Collection entries
- - - - -
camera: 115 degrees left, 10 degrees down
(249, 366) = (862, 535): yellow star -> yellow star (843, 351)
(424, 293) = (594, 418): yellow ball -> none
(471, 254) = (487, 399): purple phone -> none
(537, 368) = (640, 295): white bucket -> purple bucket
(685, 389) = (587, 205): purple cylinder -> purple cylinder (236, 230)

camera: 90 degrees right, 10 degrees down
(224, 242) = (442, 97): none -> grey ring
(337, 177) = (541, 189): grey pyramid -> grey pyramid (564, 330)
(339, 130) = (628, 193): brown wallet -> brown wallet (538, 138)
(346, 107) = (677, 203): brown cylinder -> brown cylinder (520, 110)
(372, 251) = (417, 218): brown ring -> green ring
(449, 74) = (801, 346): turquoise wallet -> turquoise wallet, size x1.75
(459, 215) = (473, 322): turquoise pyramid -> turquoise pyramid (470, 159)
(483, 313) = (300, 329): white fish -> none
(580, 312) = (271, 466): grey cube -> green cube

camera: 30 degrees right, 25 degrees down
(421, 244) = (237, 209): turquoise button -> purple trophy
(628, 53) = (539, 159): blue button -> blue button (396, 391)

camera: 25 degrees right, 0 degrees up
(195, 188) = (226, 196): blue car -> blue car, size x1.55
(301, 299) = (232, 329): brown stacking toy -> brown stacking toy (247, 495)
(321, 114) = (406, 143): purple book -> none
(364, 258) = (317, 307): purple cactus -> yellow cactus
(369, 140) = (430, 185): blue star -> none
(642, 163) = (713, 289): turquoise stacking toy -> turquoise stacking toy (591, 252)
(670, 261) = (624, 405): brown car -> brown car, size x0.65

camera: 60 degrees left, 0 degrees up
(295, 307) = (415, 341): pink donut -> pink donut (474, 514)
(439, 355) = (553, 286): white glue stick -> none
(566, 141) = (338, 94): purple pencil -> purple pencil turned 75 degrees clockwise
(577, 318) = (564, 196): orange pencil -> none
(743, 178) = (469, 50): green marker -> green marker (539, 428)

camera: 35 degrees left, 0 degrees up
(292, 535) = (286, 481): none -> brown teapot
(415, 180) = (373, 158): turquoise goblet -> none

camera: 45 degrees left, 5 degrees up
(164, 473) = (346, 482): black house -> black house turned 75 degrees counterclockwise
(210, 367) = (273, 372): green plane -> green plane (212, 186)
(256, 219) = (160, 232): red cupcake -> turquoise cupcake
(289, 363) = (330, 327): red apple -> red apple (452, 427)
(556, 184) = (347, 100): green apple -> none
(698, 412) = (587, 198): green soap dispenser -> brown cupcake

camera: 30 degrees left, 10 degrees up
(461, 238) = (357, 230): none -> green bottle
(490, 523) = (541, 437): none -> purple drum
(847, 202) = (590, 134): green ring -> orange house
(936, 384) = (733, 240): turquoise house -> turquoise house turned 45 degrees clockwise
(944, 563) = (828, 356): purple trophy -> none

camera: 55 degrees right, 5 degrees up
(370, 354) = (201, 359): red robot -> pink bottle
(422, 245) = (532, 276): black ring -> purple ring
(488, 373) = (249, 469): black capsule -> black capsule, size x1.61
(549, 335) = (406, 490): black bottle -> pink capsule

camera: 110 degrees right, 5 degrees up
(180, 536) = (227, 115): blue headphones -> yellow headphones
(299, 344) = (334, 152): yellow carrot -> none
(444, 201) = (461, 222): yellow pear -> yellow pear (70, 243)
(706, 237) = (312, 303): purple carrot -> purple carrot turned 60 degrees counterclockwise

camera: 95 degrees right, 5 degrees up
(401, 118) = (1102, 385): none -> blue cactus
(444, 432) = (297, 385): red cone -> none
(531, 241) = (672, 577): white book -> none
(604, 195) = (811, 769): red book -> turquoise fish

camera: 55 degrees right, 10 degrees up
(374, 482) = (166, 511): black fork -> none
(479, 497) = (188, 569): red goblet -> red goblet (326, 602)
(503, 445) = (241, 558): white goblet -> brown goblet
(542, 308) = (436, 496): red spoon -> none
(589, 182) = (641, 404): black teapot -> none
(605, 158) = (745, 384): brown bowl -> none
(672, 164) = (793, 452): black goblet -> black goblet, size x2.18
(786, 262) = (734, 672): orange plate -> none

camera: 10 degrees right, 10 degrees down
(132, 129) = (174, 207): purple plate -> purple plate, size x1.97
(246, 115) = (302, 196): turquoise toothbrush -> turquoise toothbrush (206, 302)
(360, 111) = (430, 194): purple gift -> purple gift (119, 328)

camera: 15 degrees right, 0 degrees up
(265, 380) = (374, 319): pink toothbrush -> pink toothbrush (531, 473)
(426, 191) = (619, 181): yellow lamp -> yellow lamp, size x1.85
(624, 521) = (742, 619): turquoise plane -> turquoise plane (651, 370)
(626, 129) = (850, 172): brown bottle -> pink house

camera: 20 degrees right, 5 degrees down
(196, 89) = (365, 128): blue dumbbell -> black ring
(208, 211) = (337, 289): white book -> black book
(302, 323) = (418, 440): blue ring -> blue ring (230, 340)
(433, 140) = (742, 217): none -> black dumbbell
- - - - -
## Goal of the exercise
Where the line containing "(426, 191) = (619, 181): yellow" appears in the data above, begin there and reproduce every line to the end exactly; include nothing else.

## Answer section
(426, 191) = (619, 181): yellow lamp -> yellow lamp, size x1.85
(624, 521) = (742, 619): turquoise plane -> turquoise plane (651, 370)
(626, 129) = (850, 172): brown bottle -> pink house

camera: 20 degrees right, 5 degrees down
(196, 89) = (365, 128): blue dumbbell -> black ring
(208, 211) = (337, 289): white book -> black book
(302, 323) = (418, 440): blue ring -> blue ring (230, 340)
(433, 140) = (742, 217): none -> black dumbbell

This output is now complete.